Object modification listings
=====
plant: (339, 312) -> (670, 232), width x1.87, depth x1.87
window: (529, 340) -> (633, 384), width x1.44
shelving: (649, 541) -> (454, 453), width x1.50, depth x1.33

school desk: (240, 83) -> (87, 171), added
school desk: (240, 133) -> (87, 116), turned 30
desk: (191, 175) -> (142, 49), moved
=====
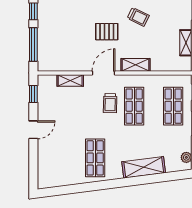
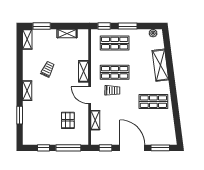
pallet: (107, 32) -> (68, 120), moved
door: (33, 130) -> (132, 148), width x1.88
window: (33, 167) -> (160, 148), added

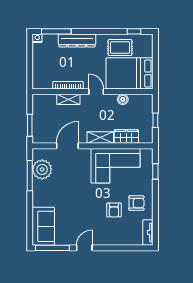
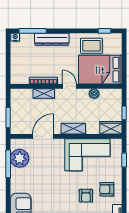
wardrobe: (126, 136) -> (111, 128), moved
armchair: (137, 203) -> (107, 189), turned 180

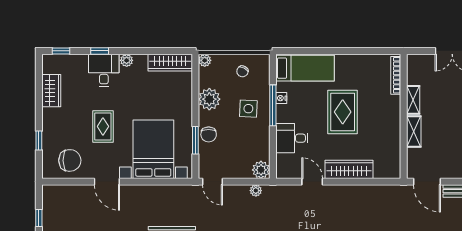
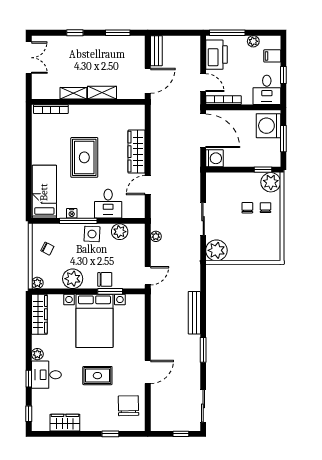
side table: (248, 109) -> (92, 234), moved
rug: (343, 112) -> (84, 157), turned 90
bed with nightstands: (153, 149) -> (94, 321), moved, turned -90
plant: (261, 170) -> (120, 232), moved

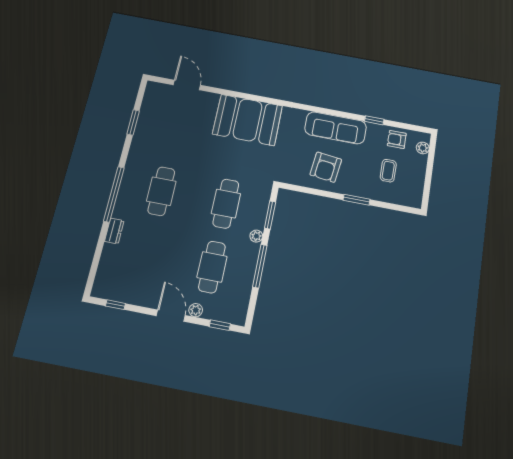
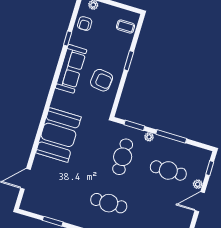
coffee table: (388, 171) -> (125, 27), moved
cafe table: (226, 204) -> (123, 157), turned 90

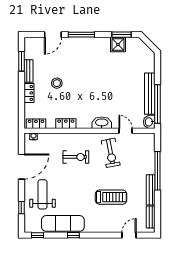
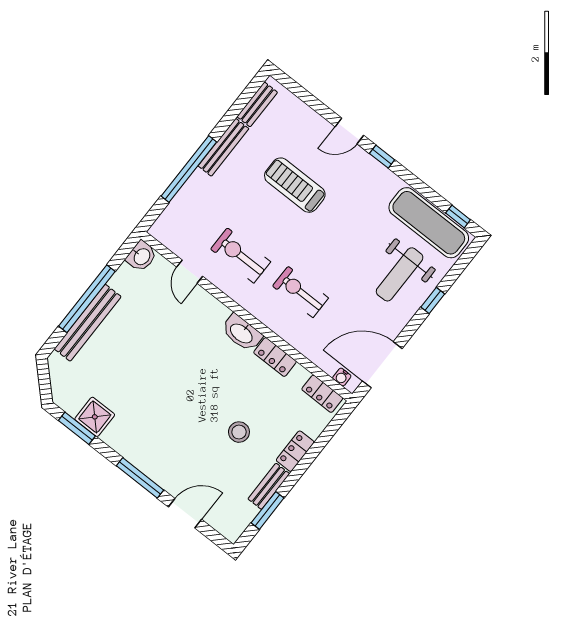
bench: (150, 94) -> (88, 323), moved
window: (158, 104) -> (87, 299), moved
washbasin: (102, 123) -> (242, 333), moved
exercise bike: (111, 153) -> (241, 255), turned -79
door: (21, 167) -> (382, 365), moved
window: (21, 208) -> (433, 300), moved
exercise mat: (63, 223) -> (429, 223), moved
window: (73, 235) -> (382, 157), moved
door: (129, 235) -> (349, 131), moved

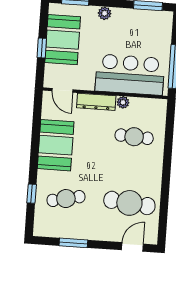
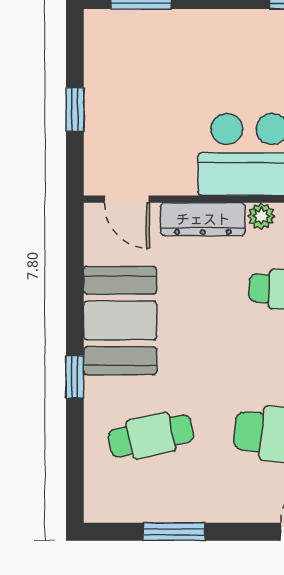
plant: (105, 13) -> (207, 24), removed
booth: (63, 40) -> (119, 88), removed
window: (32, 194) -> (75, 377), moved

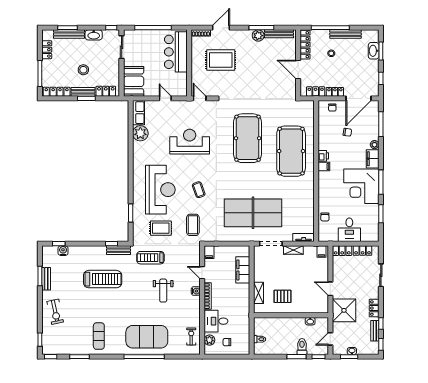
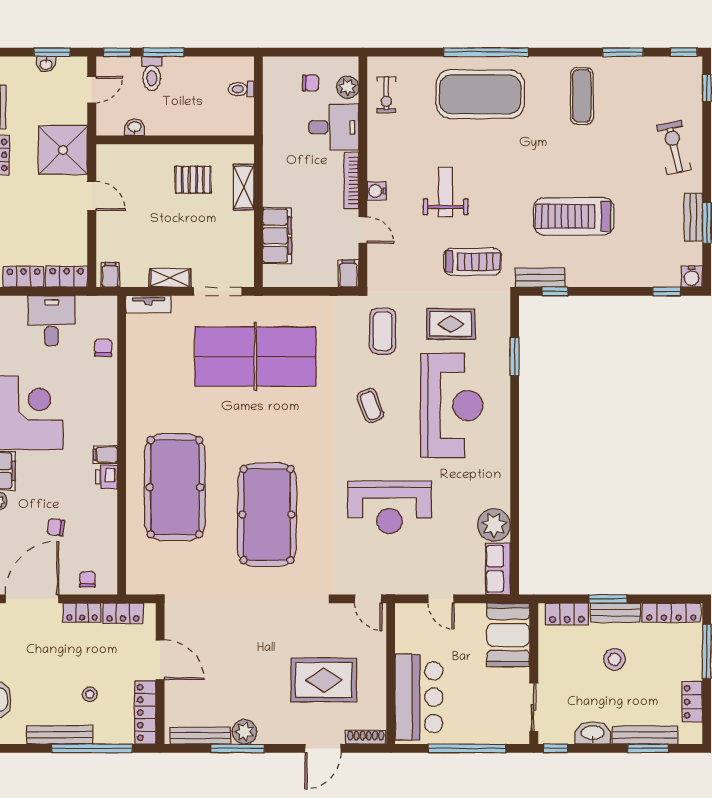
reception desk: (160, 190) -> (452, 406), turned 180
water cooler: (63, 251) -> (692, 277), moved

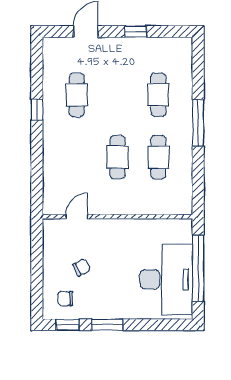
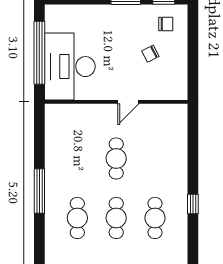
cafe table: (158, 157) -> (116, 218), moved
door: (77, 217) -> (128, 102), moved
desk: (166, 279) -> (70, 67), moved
=====
**PROBLEM STATEMENT**:
Among the lines of the data, find every one that holds "plant" and copy it.

**EXERCISE OUTPUT**:
plant: (339, 312) -> (670, 232), width x1.87, depth x1.87
plant: (261, 170) -> (120, 232), moved
plant: (105, 13) -> (207, 24), removed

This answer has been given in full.